#### Dataset:
* * * * * * *

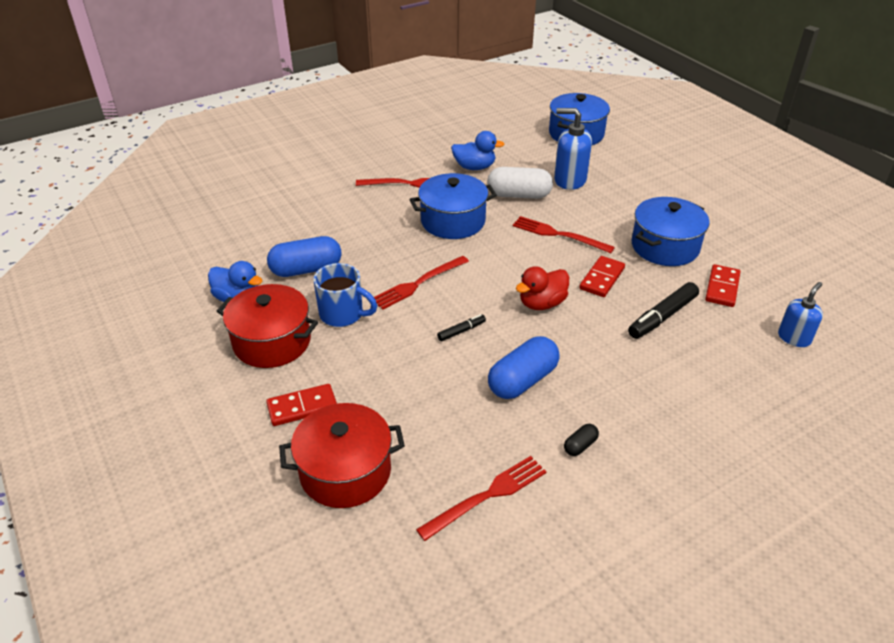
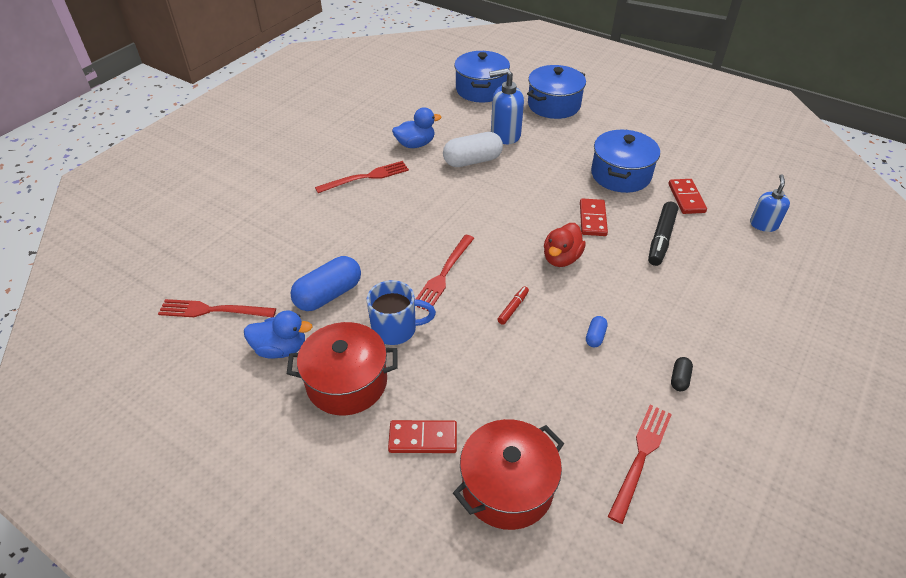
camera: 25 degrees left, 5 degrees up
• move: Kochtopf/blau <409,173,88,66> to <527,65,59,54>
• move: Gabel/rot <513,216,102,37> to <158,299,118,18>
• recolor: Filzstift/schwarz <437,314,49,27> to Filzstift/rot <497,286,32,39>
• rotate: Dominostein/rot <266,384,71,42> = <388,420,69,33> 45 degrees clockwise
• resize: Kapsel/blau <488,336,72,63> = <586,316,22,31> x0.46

* * * * * * *

Restate every record above word for word, without images.

camera: 25 degrees left, 5 degrees up
• move: Kochtopf/blau <409,173,88,66> to <527,65,59,54>
• move: Gabel/rot <513,216,102,37> to <158,299,118,18>
• recolor: Filzstift/schwarz <437,314,49,27> to Filzstift/rot <497,286,32,39>
• rotate: Dominostein/rot <266,384,71,42> = <388,420,69,33> 45 degrees clockwise
• resize: Kapsel/blau <488,336,72,63> = <586,316,22,31> x0.46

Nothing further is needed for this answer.